━━━━━ Extracted information
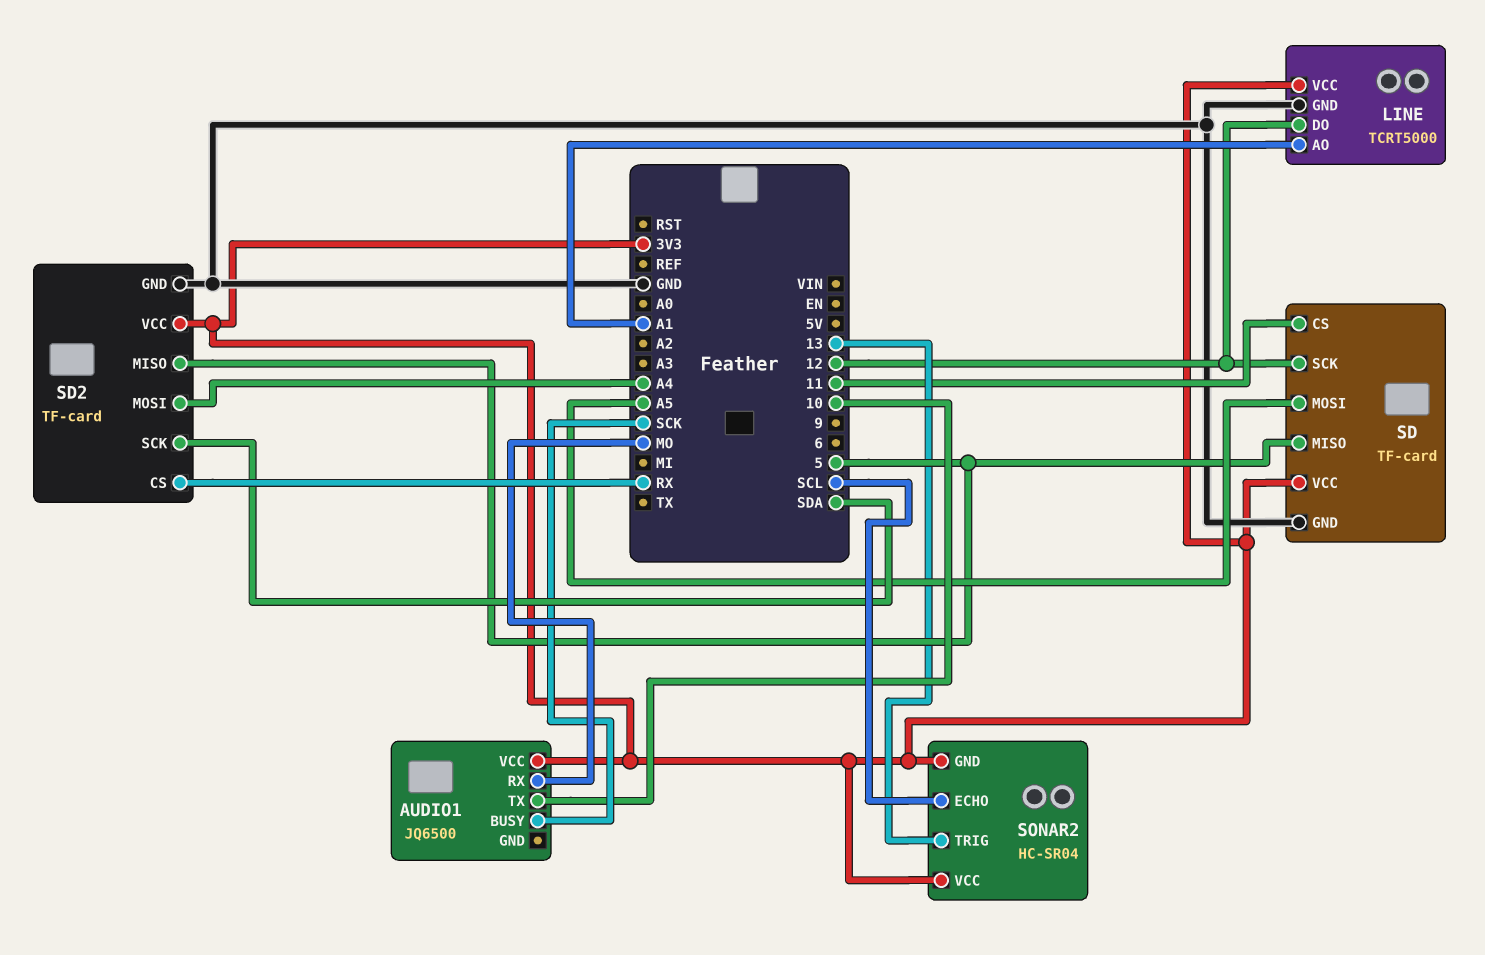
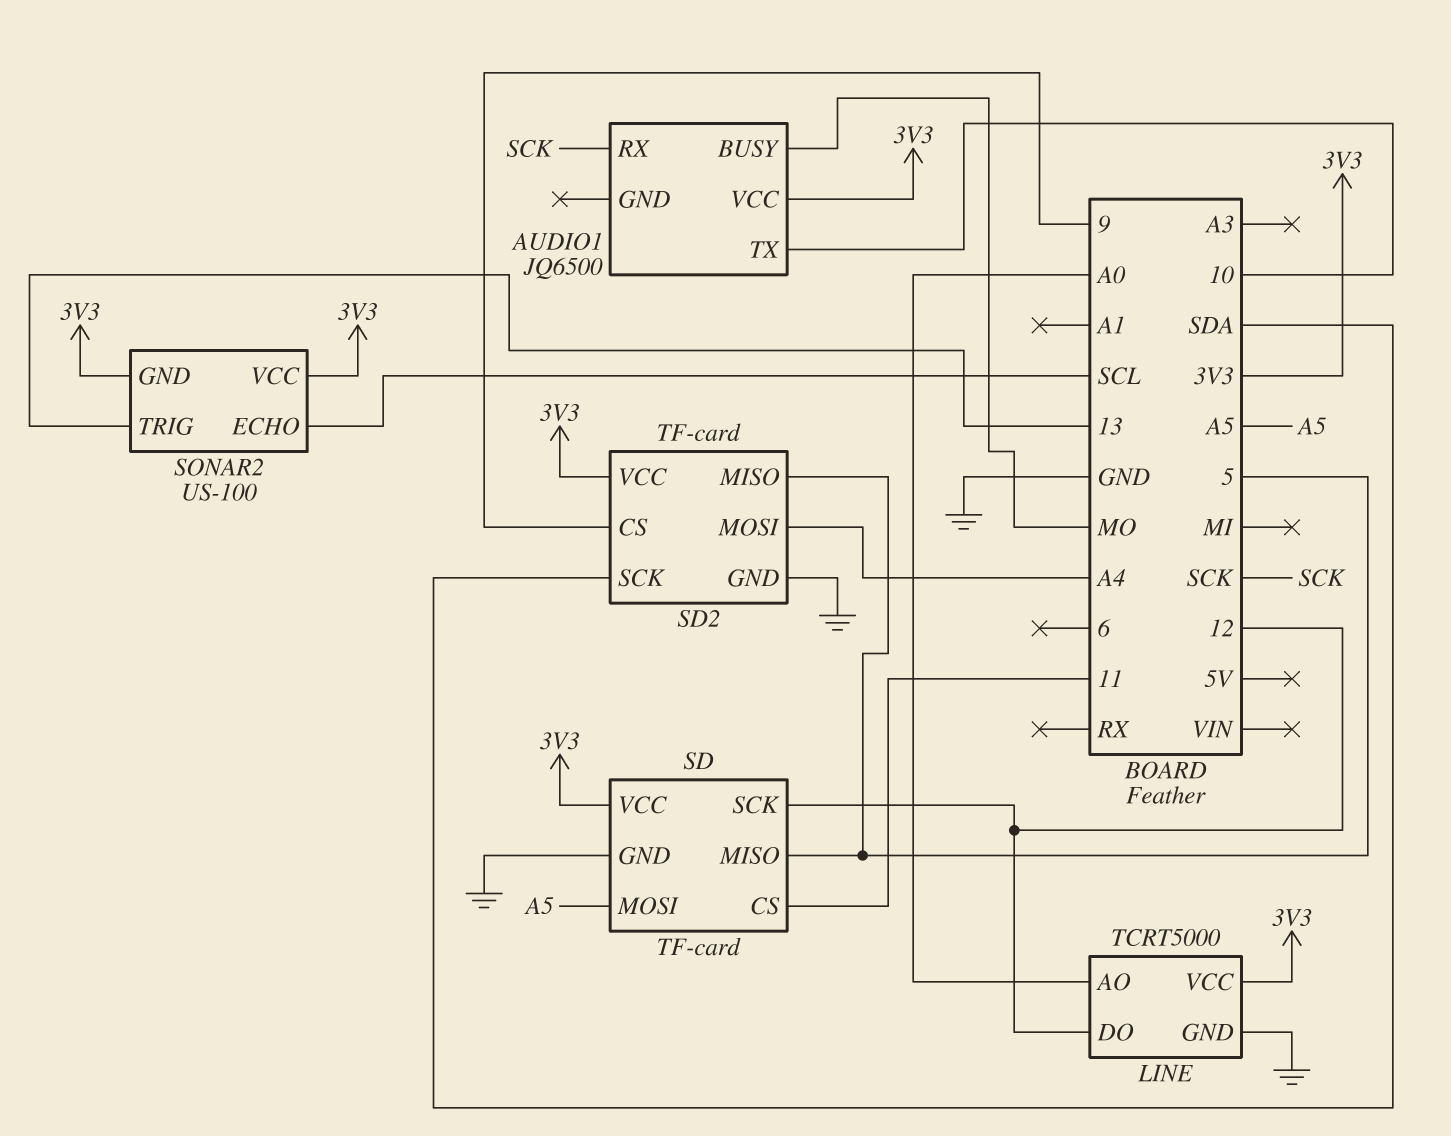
AUDIO1 pin BUSY: SCK -> MO
AUDIO1 pin RX: MO -> SCK
LINE pin AO: A1 -> A0
SD2 pin CS: RX -> 9
SONAR2: HC-SR04 -> US-100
━━━━━━━━━━
#### [Work instruction]
Only the lines from the one containing "LINE pin AO: A1 -> A0" to the end of the data should be printed, exactly as they stand.

#### [Exercise output]
LINE pin AO: A1 -> A0
SD2 pin CS: RX -> 9
SONAR2: HC-SR04 -> US-100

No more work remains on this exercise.